Reproduce each record exactly, leaving out no line.

[Start of Attachment]

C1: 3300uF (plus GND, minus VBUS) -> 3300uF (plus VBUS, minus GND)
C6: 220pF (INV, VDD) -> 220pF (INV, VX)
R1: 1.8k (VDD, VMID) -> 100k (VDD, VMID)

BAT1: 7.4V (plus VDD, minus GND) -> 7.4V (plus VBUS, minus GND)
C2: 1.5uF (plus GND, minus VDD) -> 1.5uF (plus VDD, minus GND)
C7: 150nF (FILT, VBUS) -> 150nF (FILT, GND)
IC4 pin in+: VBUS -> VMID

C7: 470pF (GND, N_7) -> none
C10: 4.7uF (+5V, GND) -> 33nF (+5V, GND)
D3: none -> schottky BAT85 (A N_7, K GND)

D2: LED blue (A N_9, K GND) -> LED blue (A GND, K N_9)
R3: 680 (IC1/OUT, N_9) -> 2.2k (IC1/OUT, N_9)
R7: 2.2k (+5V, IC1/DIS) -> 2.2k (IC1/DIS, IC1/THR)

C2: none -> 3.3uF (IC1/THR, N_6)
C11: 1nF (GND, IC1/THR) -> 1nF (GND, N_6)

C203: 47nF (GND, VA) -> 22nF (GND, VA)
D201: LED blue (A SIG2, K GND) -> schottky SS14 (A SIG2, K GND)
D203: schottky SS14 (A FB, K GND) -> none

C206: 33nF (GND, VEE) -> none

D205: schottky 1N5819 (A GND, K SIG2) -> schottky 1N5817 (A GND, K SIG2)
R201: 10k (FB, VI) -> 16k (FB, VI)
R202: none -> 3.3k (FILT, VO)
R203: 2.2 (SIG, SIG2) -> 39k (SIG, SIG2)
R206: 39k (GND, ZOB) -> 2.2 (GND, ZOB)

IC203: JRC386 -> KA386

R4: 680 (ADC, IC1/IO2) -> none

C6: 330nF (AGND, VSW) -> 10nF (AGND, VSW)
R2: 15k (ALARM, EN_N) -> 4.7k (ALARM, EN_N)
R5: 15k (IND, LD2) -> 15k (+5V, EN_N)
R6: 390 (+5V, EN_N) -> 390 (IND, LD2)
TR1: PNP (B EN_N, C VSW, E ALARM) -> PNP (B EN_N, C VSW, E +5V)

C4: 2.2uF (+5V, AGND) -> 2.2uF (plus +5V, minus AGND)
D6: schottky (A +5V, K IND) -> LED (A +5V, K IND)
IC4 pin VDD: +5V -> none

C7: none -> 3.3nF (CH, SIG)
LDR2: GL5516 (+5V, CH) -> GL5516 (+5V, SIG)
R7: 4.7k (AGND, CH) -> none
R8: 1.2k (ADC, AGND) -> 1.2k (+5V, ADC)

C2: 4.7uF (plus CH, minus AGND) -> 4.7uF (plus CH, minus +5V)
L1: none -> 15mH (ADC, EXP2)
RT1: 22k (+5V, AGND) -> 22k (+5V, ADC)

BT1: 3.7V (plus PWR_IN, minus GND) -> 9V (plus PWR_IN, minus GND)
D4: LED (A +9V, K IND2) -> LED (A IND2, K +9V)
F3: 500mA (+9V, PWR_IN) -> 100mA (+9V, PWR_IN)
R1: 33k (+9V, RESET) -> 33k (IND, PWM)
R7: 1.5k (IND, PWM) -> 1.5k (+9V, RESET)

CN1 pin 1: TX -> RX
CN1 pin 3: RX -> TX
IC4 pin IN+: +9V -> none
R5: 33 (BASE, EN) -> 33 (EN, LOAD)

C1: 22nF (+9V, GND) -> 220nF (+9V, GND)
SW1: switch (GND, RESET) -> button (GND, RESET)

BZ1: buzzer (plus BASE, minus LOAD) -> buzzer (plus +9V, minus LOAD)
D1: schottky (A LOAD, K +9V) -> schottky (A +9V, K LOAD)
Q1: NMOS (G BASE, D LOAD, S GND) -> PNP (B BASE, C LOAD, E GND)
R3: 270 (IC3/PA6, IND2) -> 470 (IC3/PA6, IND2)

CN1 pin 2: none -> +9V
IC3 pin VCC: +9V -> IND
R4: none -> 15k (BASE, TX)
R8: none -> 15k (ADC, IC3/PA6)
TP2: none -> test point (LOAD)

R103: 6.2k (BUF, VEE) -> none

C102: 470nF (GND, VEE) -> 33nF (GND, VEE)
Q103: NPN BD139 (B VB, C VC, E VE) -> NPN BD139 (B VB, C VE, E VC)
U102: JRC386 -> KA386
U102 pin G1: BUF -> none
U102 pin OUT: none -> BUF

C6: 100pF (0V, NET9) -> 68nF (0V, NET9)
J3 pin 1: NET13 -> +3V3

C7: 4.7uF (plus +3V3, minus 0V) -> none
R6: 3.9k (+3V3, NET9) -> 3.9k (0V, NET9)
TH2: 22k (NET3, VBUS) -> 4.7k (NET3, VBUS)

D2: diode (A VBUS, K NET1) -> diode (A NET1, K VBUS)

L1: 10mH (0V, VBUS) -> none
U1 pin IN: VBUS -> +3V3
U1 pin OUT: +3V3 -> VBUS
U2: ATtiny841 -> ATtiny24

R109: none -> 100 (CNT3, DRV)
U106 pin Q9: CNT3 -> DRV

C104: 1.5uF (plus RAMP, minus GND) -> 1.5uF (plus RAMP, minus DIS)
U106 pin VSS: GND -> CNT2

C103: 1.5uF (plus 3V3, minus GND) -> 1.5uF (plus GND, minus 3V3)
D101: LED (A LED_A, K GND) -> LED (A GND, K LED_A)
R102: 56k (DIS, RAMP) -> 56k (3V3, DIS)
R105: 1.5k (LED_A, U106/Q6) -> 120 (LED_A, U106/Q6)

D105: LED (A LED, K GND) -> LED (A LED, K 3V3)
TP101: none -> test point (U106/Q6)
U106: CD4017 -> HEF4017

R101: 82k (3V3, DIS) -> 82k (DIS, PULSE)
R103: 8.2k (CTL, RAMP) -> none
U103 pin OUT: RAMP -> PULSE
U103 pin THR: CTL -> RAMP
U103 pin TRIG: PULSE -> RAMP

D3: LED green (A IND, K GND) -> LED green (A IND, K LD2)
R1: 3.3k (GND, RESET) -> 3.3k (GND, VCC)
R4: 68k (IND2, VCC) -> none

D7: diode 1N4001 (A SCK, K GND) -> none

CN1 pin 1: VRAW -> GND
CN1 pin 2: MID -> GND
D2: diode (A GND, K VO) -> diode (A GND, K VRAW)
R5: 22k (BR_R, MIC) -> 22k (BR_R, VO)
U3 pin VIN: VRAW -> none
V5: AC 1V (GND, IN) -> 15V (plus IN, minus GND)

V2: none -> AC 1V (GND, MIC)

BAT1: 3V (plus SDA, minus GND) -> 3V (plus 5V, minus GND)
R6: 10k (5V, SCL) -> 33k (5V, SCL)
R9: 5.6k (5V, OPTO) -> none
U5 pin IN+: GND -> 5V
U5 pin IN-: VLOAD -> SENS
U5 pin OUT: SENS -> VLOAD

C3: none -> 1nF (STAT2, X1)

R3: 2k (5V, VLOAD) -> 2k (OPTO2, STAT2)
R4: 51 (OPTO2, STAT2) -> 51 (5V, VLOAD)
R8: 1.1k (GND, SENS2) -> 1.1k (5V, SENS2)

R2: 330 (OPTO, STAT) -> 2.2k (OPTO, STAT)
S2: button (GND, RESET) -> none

[End of Attachment]

## ANSWER SECTION
C1: 3300uF (plus GND, minus VBUS) -> 3300uF (plus VBUS, minus GND)
C6: 220pF (INV, VDD) -> 220pF (INV, VX)
R1: 1.8k (VDD, VMID) -> 100k (VDD, VMID)

BAT1: 7.4V (plus VDD, minus GND) -> 7.4V (plus VBUS, minus GND)
C2: 1.5uF (plus GND, minus VDD) -> 1.5uF (plus VDD, minus GND)
C7: 150nF (FILT, VBUS) -> 150nF (FILT, GND)
IC4 pin in+: VBUS -> VMID

C7: 470pF (GND, N_7) -> none
C10: 4.7uF (+5V, GND) -> 33nF (+5V, GND)
D3: none -> schottky BAT85 (A N_7, K GND)

D2: LED blue (A N_9, K GND) -> LED blue (A GND, K N_9)
R3: 680 (IC1/OUT, N_9) -> 2.2k (IC1/OUT, N_9)
R7: 2.2k (+5V, IC1/DIS) -> 2.2k (IC1/DIS, IC1/THR)

C2: none -> 3.3uF (IC1/THR, N_6)
C11: 1nF (GND, IC1/THR) -> 1nF (GND, N_6)

C203: 47nF (GND, VA) -> 22nF (GND, VA)
D201: LED blue (A SIG2, K GND) -> schottky SS14 (A SIG2, K GND)
D203: schottky SS14 (A FB, K GND) -> none

C206: 33nF (GND, VEE) -> none

D205: schottky 1N5819 (A GND, K SIG2) -> schottky 1N5817 (A GND, K SIG2)
R201: 10k (FB, VI) -> 16k (FB, VI)
R202: none -> 3.3k (FILT, VO)
R203: 2.2 (SIG, SIG2) -> 39k (SIG, SIG2)
R206: 39k (GND, ZOB) -> 2.2 (GND, ZOB)

IC203: JRC386 -> KA386

R4: 680 (ADC, IC1/IO2) -> none

C6: 330nF (AGND, VSW) -> 10nF (AGND, VSW)
R2: 15k (ALARM, EN_N) -> 4.7k (ALARM, EN_N)
R5: 15k (IND, LD2) -> 15k (+5V, EN_N)
R6: 390 (+5V, EN_N) -> 390 (IND, LD2)
TR1: PNP (B EN_N, C VSW, E ALARM) -> PNP (B EN_N, C VSW, E +5V)

C4: 2.2uF (+5V, AGND) -> 2.2uF (plus +5V, minus AGND)
D6: schottky (A +5V, K IND) -> LED (A +5V, K IND)
IC4 pin VDD: +5V -> none

C7: none -> 3.3nF (CH, SIG)
LDR2: GL5516 (+5V, CH) -> GL5516 (+5V, SIG)
R7: 4.7k (AGND, CH) -> none
R8: 1.2k (ADC, AGND) -> 1.2k (+5V, ADC)

C2: 4.7uF (plus CH, minus AGND) -> 4.7uF (plus CH, minus +5V)
L1: none -> 15mH (ADC, EXP2)
RT1: 22k (+5V, AGND) -> 22k (+5V, ADC)

BT1: 3.7V (plus PWR_IN, minus GND) -> 9V (plus PWR_IN, minus GND)
D4: LED (A +9V, K IND2) -> LED (A IND2, K +9V)
F3: 500mA (+9V, PWR_IN) -> 100mA (+9V, PWR_IN)
R1: 33k (+9V, RESET) -> 33k (IND, PWM)
R7: 1.5k (IND, PWM) -> 1.5k (+9V, RESET)

CN1 pin 1: TX -> RX
CN1 pin 3: RX -> TX
IC4 pin IN+: +9V -> none
R5: 33 (BASE, EN) -> 33 (EN, LOAD)

C1: 22nF (+9V, GND) -> 220nF (+9V, GND)
SW1: switch (GND, RESET) -> button (GND, RESET)

BZ1: buzzer (plus BASE, minus LOAD) -> buzzer (plus +9V, minus LOAD)
D1: schottky (A LOAD, K +9V) -> schottky (A +9V, K LOAD)
Q1: NMOS (G BASE, D LOAD, S GND) -> PNP (B BASE, C LOAD, E GND)
R3: 270 (IC3/PA6, IND2) -> 470 (IC3/PA6, IND2)

CN1 pin 2: none -> +9V
IC3 pin VCC: +9V -> IND
R4: none -> 15k (BASE, TX)
R8: none -> 15k (ADC, IC3/PA6)
TP2: none -> test point (LOAD)

R103: 6.2k (BUF, VEE) -> none

C102: 470nF (GND, VEE) -> 33nF (GND, VEE)
Q103: NPN BD139 (B VB, C VC, E VE) -> NPN BD139 (B VB, C VE, E VC)
U102: JRC386 -> KA386
U102 pin G1: BUF -> none
U102 pin OUT: none -> BUF

C6: 100pF (0V, NET9) -> 68nF (0V, NET9)
J3 pin 1: NET13 -> +3V3

C7: 4.7uF (plus +3V3, minus 0V) -> none
R6: 3.9k (+3V3, NET9) -> 3.9k (0V, NET9)
TH2: 22k (NET3, VBUS) -> 4.7k (NET3, VBUS)

D2: diode (A VBUS, K NET1) -> diode (A NET1, K VBUS)

L1: 10mH (0V, VBUS) -> none
U1 pin IN: VBUS -> +3V3
U1 pin OUT: +3V3 -> VBUS
U2: ATtiny841 -> ATtiny24

R109: none -> 100 (CNT3, DRV)
U106 pin Q9: CNT3 -> DRV

C104: 1.5uF (plus RAMP, minus GND) -> 1.5uF (plus RAMP, minus DIS)
U106 pin VSS: GND -> CNT2

C103: 1.5uF (plus 3V3, minus GND) -> 1.5uF (plus GND, minus 3V3)
D101: LED (A LED_A, K GND) -> LED (A GND, K LED_A)
R102: 56k (DIS, RAMP) -> 56k (3V3, DIS)
R105: 1.5k (LED_A, U106/Q6) -> 120 (LED_A, U106/Q6)

D105: LED (A LED, K GND) -> LED (A LED, K 3V3)
TP101: none -> test point (U106/Q6)
U106: CD4017 -> HEF4017

R101: 82k (3V3, DIS) -> 82k (DIS, PULSE)
R103: 8.2k (CTL, RAMP) -> none
U103 pin OUT: RAMP -> PULSE
U103 pin THR: CTL -> RAMP
U103 pin TRIG: PULSE -> RAMP

D3: LED green (A IND, K GND) -> LED green (A IND, K LD2)
R1: 3.3k (GND, RESET) -> 3.3k (GND, VCC)
R4: 68k (IND2, VCC) -> none

D7: diode 1N4001 (A SCK, K GND) -> none

CN1 pin 1: VRAW -> GND
CN1 pin 2: MID -> GND
D2: diode (A GND, K VO) -> diode (A GND, K VRAW)
R5: 22k (BR_R, MIC) -> 22k (BR_R, VO)
U3 pin VIN: VRAW -> none
V5: AC 1V (GND, IN) -> 15V (plus IN, minus GND)

V2: none -> AC 1V (GND, MIC)

BAT1: 3V (plus SDA, minus GND) -> 3V (plus 5V, minus GND)
R6: 10k (5V, SCL) -> 33k (5V, SCL)
R9: 5.6k (5V, OPTO) -> none
U5 pin IN+: GND -> 5V
U5 pin IN-: VLOAD -> SENS
U5 pin OUT: SENS -> VLOAD

C3: none -> 1nF (STAT2, X1)

R3: 2k (5V, VLOAD) -> 2k (OPTO2, STAT2)
R4: 51 (OPTO2, STAT2) -> 51 (5V, VLOAD)
R8: 1.1k (GND, SENS2) -> 1.1k (5V, SENS2)

R2: 330 (OPTO, STAT) -> 2.2k (OPTO, STAT)
S2: button (GND, RESET) -> none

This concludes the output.